### Stored items from a collection

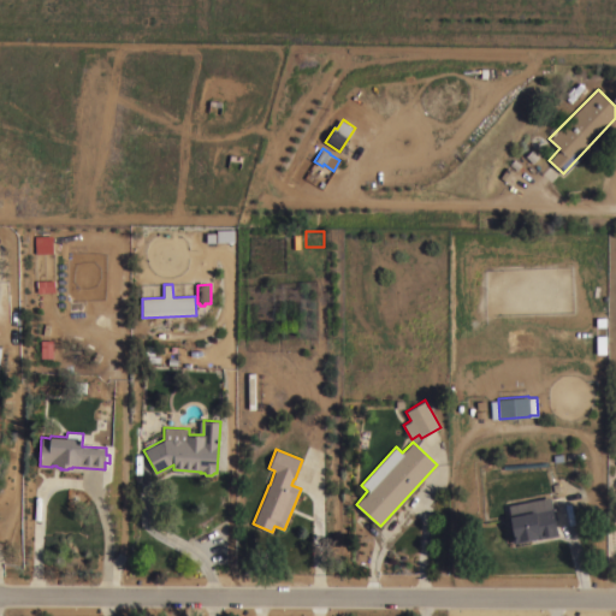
[(538,510),(537,501),(549,498),(551,508),(552,507),(558,534),(539,538),(514,543),(510,540),(509,535),(514,534),(513,525),(510,523),(510,520),(511,519),(510,515),(538,510)]
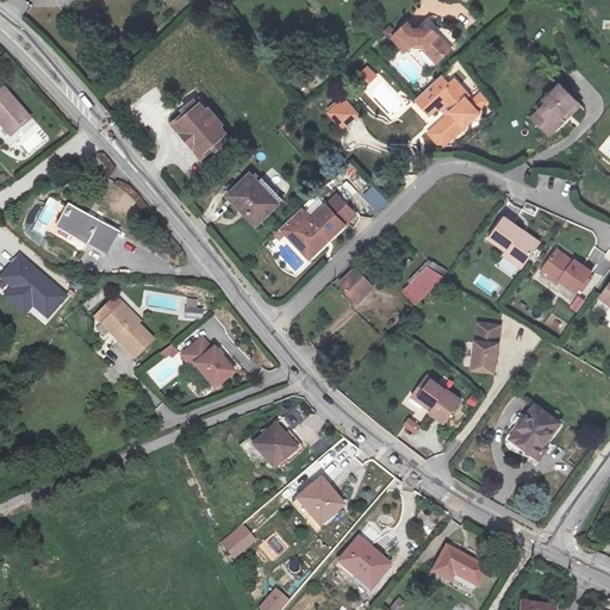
[(25,0),(11,0),(10,2),(20,16),(31,6),(25,0)]
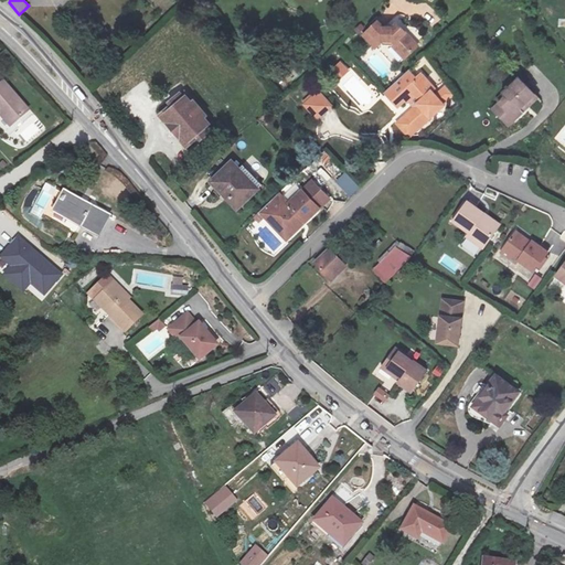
[(369,22),(365,17),(350,31),(363,45),(370,40),(373,36),(385,43),(401,60),(412,50),(384,22),(379,25),(369,22)]
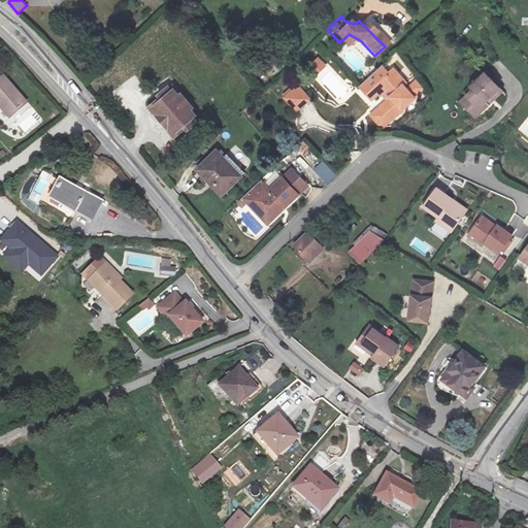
[(349,34),(345,37),(356,43),(370,60),(374,56),(360,40),(349,34)]
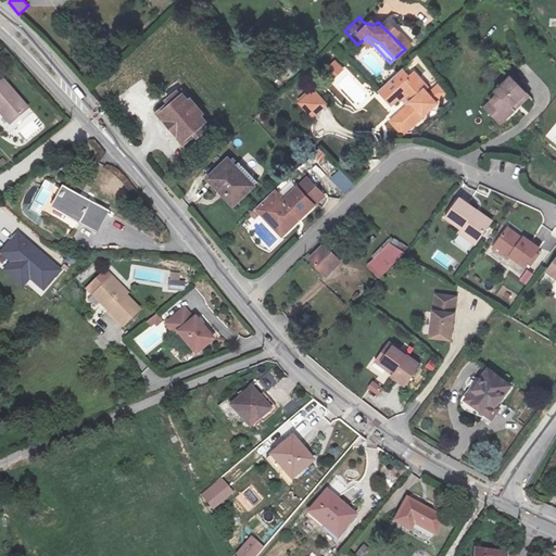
[(342,70),(333,60),(321,71),(331,80),(342,70)]
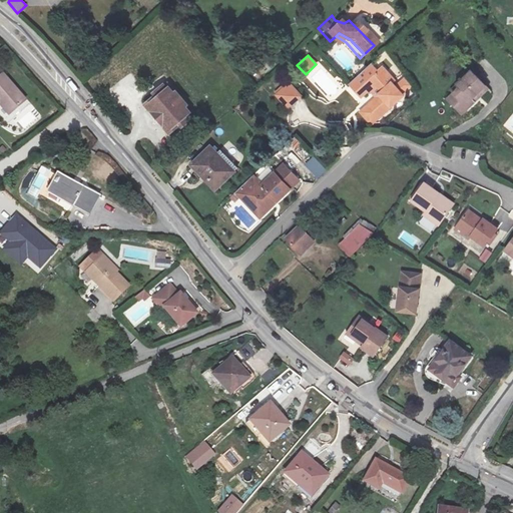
[(466,79),(483,96),(489,91),(484,86),(501,72),(485,55),(470,69),(473,73),(466,79)]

### Your assignment
Begin at the first line of the records and please reproduce every line exactly through the one containing "[(25,0),(11,0),(10,2),(20,16),(31,6),(25,0)]", leaving all pictures out.

### The completed task
[(538,510),(537,501),(549,498),(551,508),(552,507),(558,534),(539,538),(514,543),(510,540),(509,535),(514,534),(513,525),(510,523),(510,520),(511,519),(510,515),(538,510)]
[(25,0),(11,0),(10,2),(20,16),(31,6),(25,0)]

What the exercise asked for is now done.